*** Block opens ***

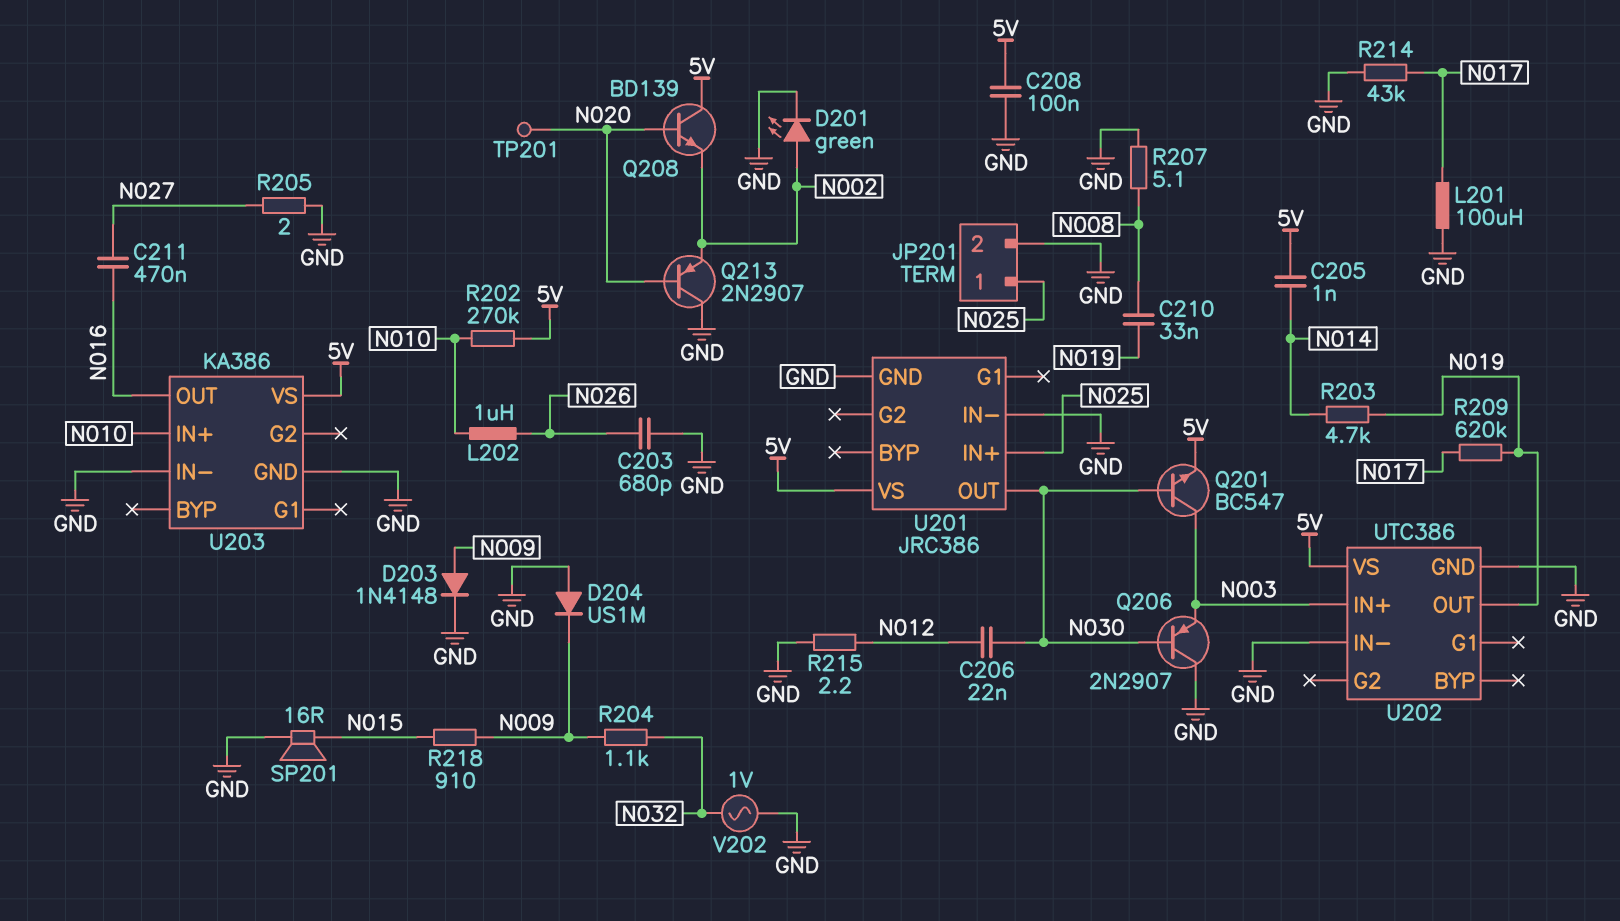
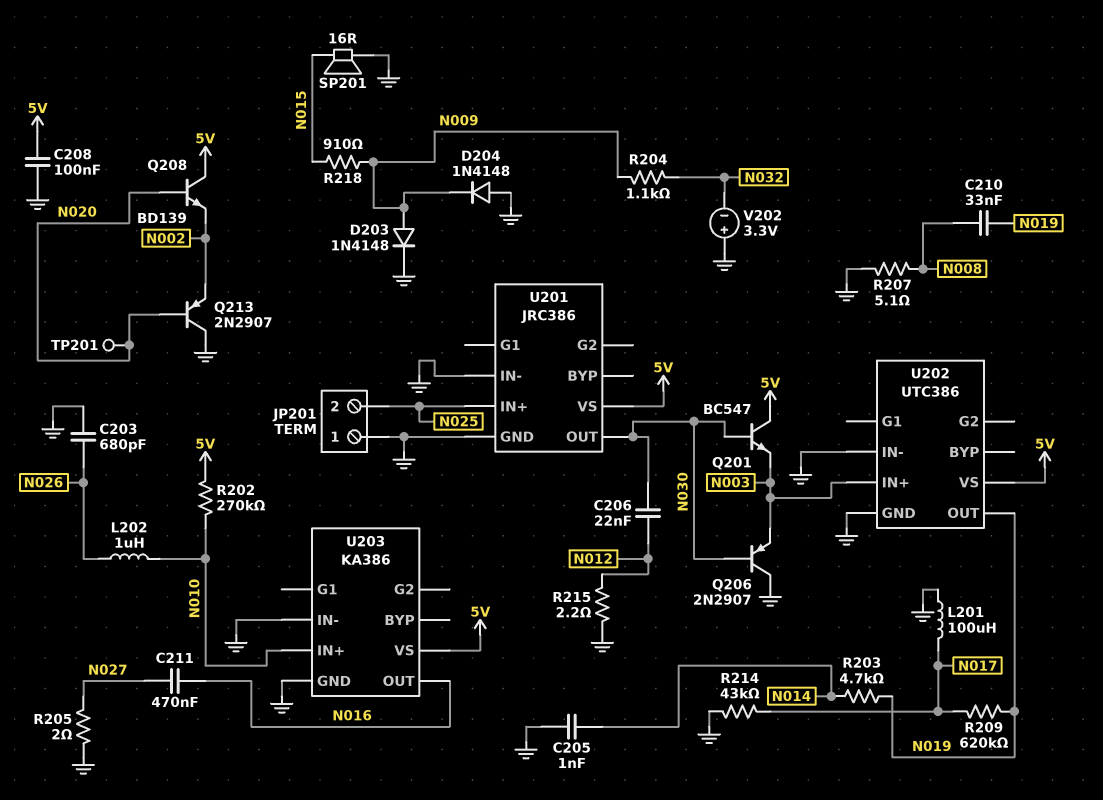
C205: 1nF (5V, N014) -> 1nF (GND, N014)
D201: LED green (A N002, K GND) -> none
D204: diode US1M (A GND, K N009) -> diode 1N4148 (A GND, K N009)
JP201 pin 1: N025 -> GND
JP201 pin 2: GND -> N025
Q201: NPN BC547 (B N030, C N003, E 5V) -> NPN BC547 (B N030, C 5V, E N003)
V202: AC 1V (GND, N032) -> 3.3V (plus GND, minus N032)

*** Block closes ***

Please set down exactly the lines running from the one with "D201: LED green (A N002, K GND) -> none" to the last line of the entries above, both of them included, and no others.

D201: LED green (A N002, K GND) -> none
D204: diode US1M (A GND, K N009) -> diode 1N4148 (A GND, K N009)
JP201 pin 1: N025 -> GND
JP201 pin 2: GND -> N025
Q201: NPN BC547 (B N030, C N003, E 5V) -> NPN BC547 (B N030, C 5V, E N003)
V202: AC 1V (GND, N032) -> 3.3V (plus GND, minus N032)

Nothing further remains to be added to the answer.